Transcribe exactly, and only, the lines running from the one that contains "pink cactus: 6 -> 5" through the last line of the material. No pictures.

INFORMATION SUPPLIED section start

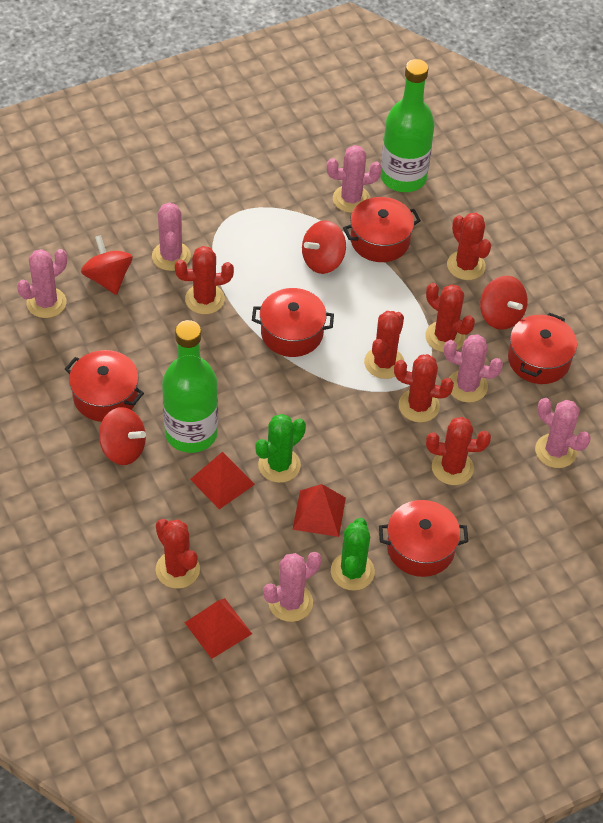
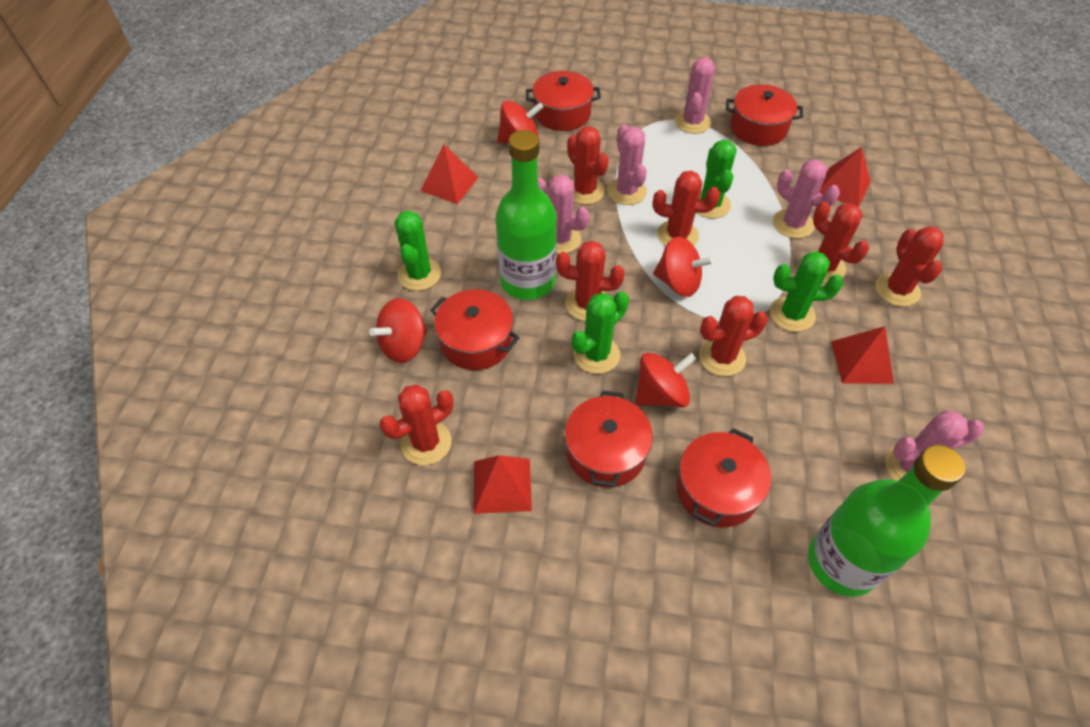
green cactus: 2 -> 4
pink cactus: 6 -> 5
red pyramid: 3 -> 4

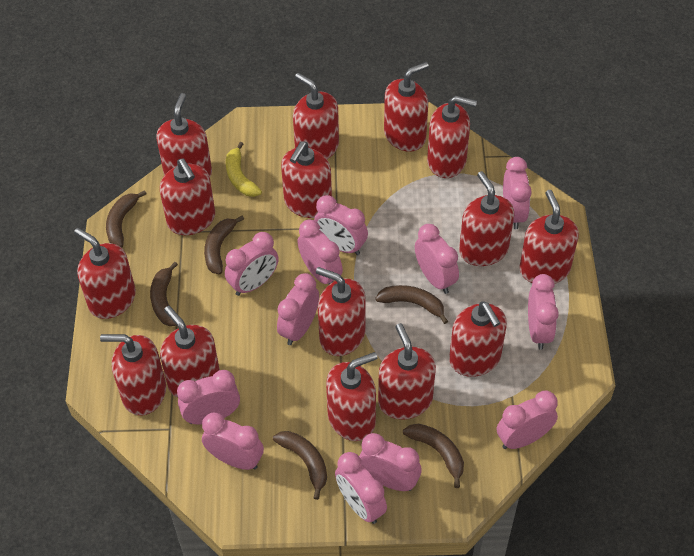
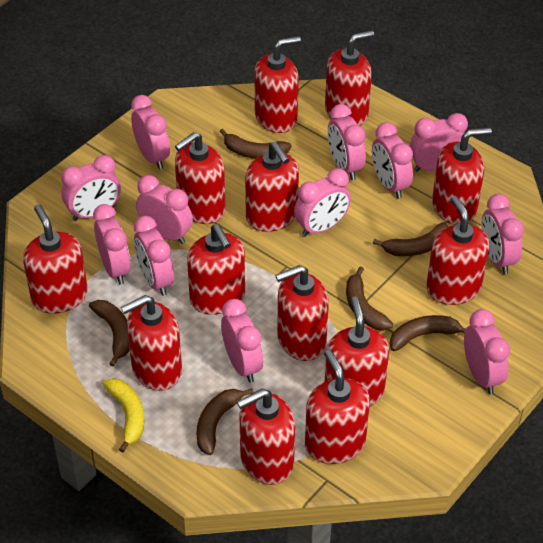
red soap dispenser: 15 -> 13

INFORMATION SUPPLIED section end

RESPONSE TO THIS TASK:
pink cactus: 6 -> 5
red pyramid: 3 -> 4

red soap dispenser: 15 -> 13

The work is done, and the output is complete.